● EXERCISE OBJECTIVE
Count the lines in the data below that contain the string "ordered", treating uppercase and lowercase as different, and reply with only the number.

* * *

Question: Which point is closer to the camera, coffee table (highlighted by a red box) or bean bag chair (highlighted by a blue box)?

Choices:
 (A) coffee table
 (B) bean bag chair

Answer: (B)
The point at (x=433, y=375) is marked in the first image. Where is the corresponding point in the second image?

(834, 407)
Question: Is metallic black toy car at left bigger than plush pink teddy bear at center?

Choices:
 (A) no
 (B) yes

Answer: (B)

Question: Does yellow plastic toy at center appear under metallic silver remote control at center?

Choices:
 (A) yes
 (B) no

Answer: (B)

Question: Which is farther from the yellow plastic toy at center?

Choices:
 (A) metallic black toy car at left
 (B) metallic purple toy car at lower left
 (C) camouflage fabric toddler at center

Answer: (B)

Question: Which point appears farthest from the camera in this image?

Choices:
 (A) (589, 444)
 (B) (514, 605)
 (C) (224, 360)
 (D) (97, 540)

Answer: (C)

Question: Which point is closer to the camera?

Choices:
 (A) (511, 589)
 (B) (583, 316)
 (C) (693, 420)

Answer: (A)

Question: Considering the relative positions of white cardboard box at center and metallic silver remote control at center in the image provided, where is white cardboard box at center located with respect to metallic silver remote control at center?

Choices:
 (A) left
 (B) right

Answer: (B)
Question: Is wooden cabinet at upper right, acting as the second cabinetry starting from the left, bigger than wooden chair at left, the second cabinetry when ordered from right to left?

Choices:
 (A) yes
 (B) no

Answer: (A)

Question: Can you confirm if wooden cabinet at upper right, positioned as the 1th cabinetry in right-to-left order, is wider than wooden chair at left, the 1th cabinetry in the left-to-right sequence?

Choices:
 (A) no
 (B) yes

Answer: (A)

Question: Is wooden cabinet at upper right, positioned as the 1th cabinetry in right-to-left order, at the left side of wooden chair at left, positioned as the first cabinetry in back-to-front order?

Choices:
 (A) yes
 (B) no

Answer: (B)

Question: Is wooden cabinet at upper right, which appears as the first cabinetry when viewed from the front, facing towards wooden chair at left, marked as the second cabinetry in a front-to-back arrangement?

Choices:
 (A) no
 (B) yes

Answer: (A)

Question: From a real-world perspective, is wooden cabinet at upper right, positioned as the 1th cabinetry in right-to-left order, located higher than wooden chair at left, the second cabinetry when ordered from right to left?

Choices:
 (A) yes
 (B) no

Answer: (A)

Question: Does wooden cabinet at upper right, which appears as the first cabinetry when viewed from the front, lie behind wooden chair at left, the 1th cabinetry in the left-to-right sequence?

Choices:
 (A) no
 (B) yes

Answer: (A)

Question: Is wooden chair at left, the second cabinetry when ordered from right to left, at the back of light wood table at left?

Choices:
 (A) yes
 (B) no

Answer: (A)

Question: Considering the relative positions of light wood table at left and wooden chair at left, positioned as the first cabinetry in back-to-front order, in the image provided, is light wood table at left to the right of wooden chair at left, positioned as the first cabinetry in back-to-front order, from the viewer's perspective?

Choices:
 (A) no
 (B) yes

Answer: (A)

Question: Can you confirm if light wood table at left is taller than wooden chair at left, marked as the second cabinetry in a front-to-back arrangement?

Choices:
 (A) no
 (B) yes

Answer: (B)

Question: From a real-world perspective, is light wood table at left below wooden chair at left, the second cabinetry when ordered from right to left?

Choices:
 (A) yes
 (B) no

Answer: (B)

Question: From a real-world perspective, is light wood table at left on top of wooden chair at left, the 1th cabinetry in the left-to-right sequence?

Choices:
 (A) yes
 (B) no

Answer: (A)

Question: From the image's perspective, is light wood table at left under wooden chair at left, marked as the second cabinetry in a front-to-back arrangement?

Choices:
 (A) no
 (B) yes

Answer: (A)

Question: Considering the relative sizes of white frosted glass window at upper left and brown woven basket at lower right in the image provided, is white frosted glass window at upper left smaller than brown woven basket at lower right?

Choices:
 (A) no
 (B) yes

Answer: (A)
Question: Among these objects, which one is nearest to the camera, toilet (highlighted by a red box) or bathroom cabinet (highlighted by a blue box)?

* * *

● EXERCISE SOLUTION
4